● **WHAT YOU WILL DO**
Edit the part of the listing that opens with the line containing "green L-shape at (610, 553): moved 2 px up" and closes with the line containing "pink hexagon at", replacing "px" with "pixels" and keeping everything else the same. Give only those lines and leave the pictures out.

● **LISTED RECORDS**

◆ ◆ ◆

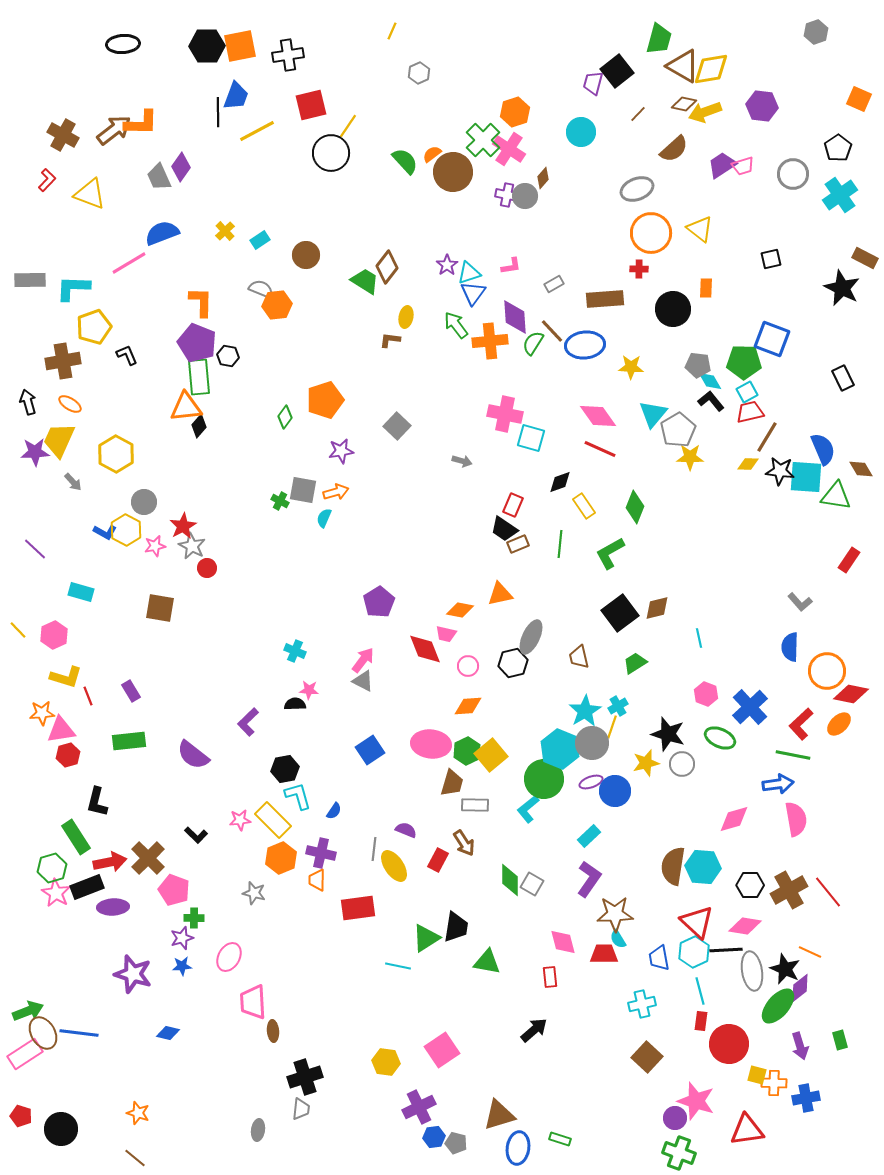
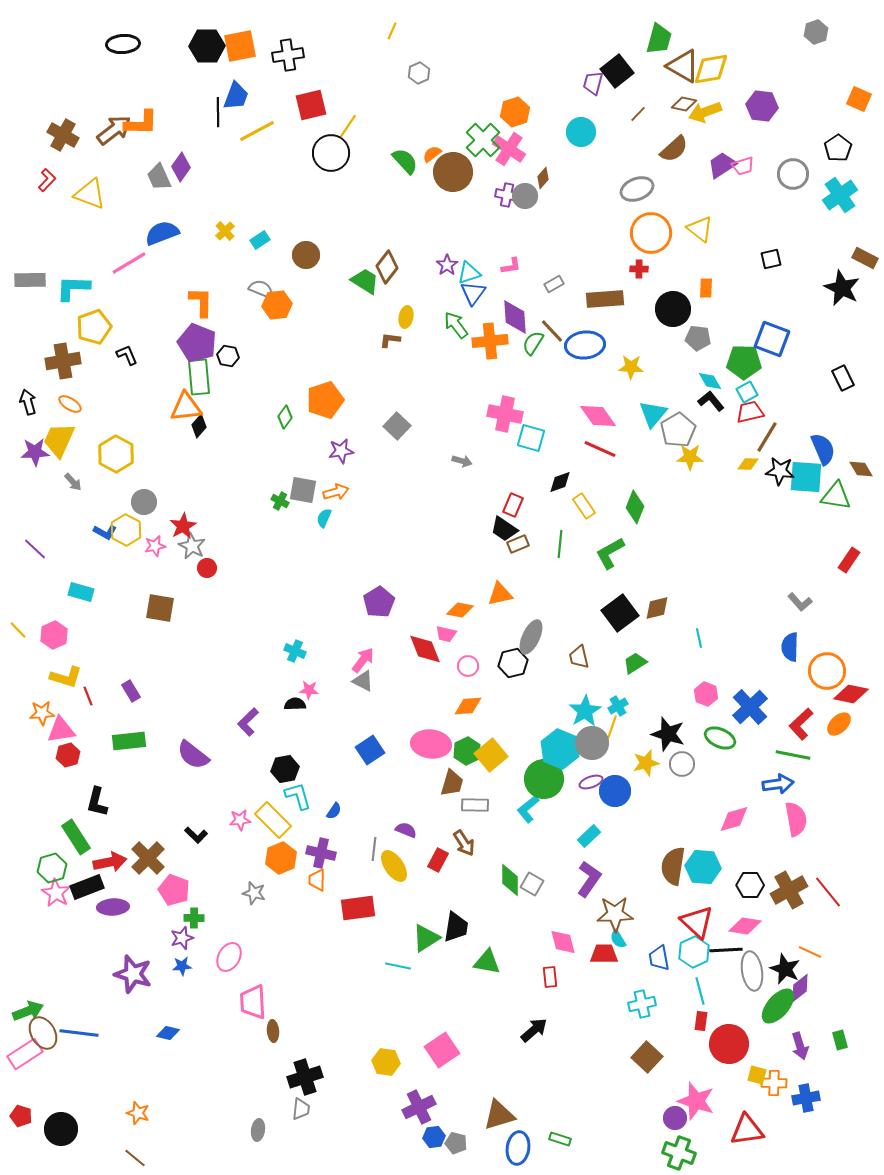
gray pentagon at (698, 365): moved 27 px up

◆ ◆ ◆

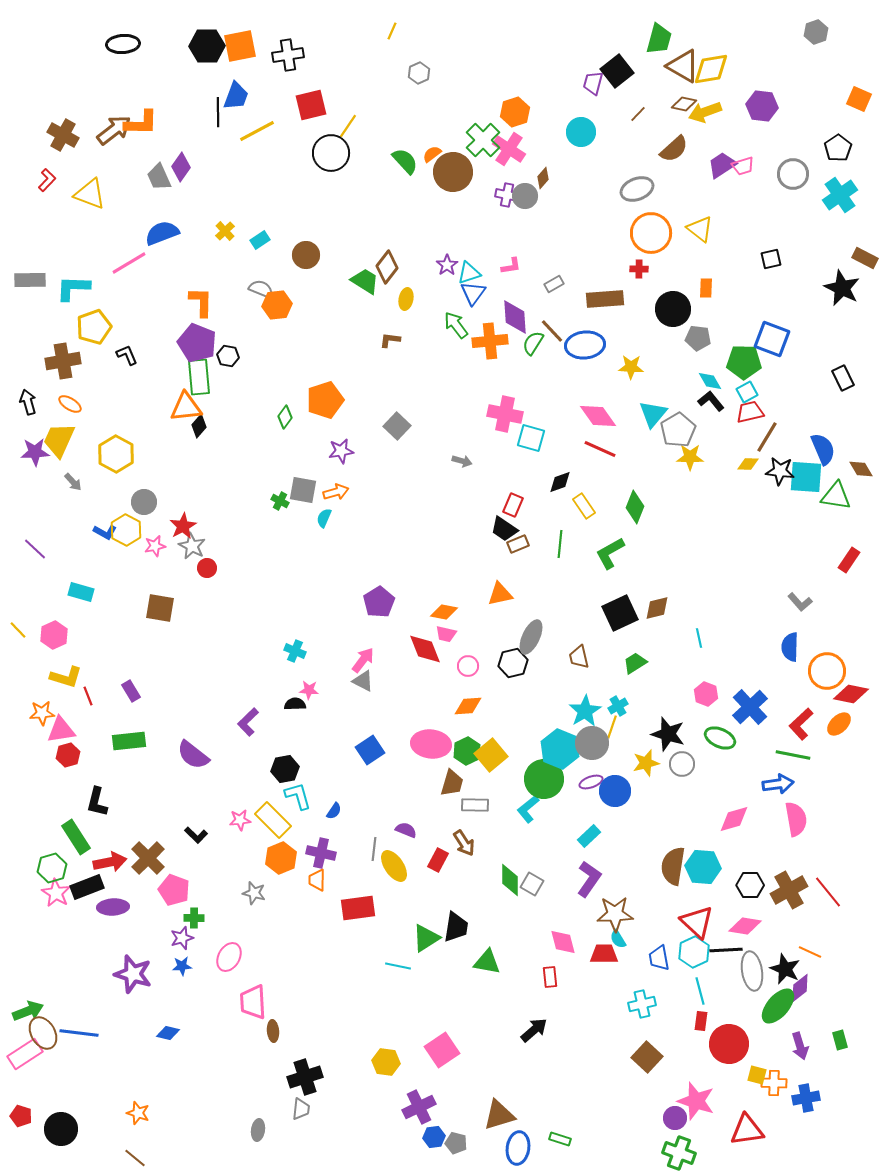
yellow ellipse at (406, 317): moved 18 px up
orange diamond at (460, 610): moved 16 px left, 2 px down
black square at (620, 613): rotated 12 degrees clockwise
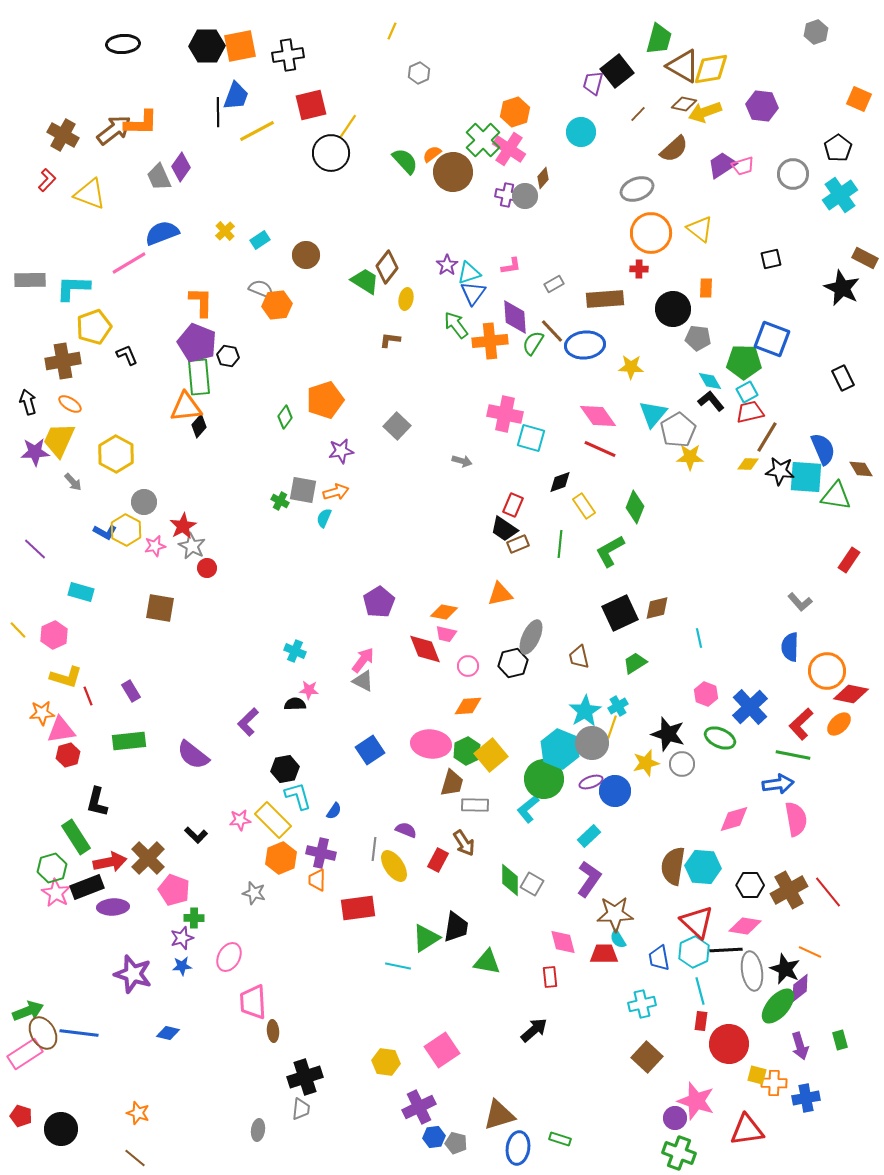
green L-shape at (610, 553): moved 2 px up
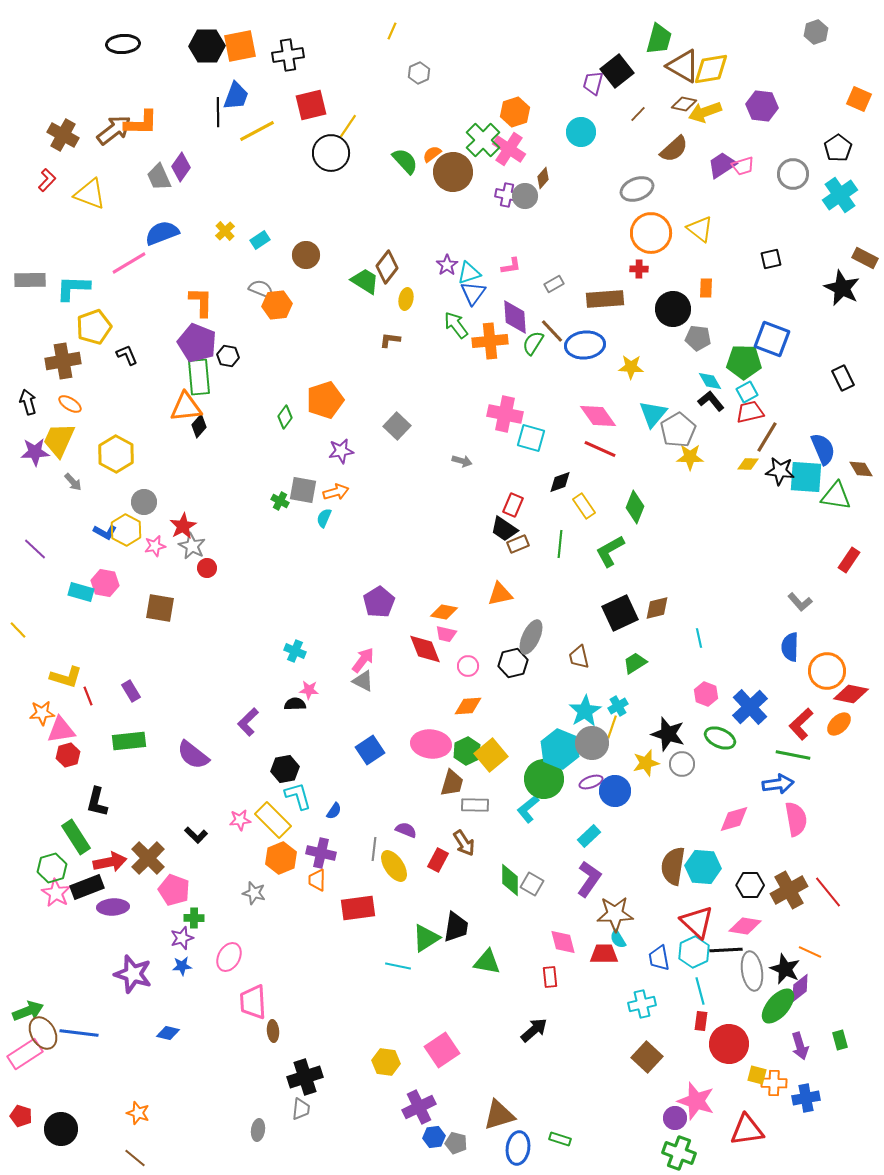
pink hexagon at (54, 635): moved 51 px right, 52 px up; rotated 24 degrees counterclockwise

◆ ◆ ◆

● **TASK OUTPUT**
green L-shape at (610, 553): moved 2 pixels up
pink hexagon at (54, 635): moved 51 pixels right, 52 pixels up; rotated 24 degrees counterclockwise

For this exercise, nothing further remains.